** WORKING DATA follows **

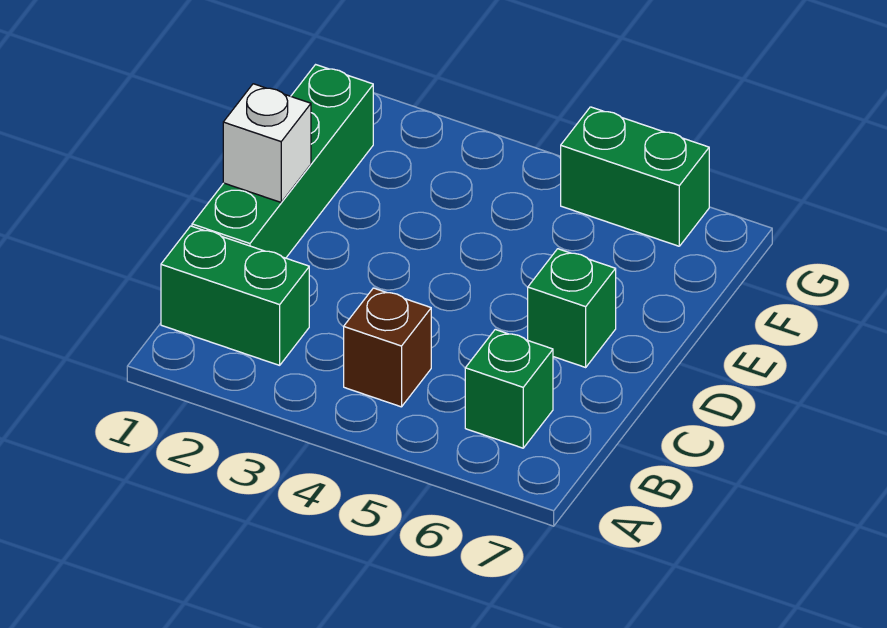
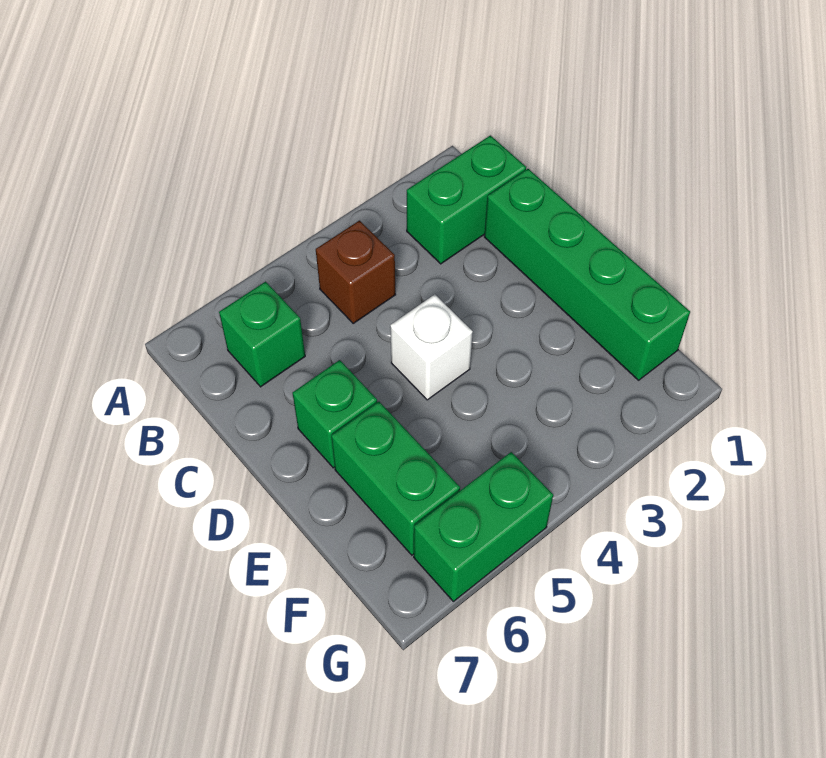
white brick D1 level 2 -> white brick D4 level 1
none -> green brick E6:F6 level 1

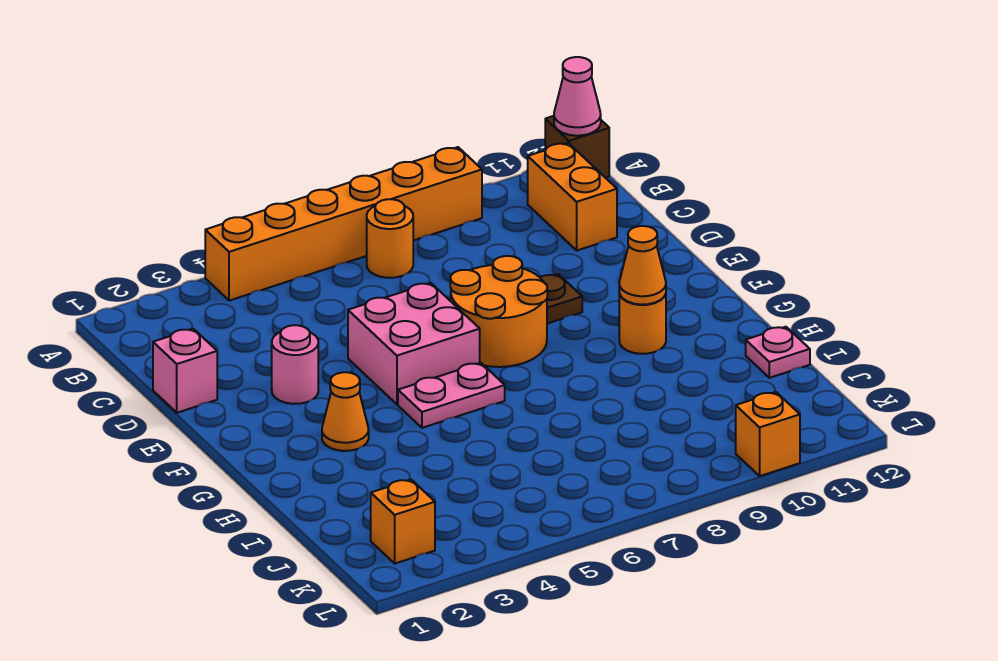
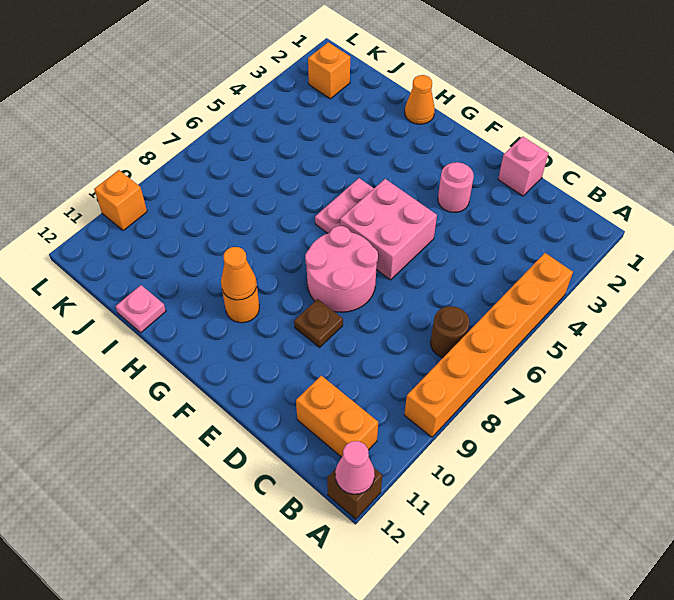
orange round brick B7 level 1 -> brown round brick B7 level 1
orange round brick E7:F8 level 1 -> pink round brick E7:F8 level 1
orange cone G3 level 1 -> orange cone H1 level 1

** End of WORKING DATA **

### [WORK TO BE COMPLETED]
Report each line in the data above that holds the word "orange" by copying it.

### [SOLUTION BELOW]
orange round brick B7 level 1 -> brown round brick B7 level 1
orange round brick E7:F8 level 1 -> pink round brick E7:F8 level 1
orange cone G3 level 1 -> orange cone H1 level 1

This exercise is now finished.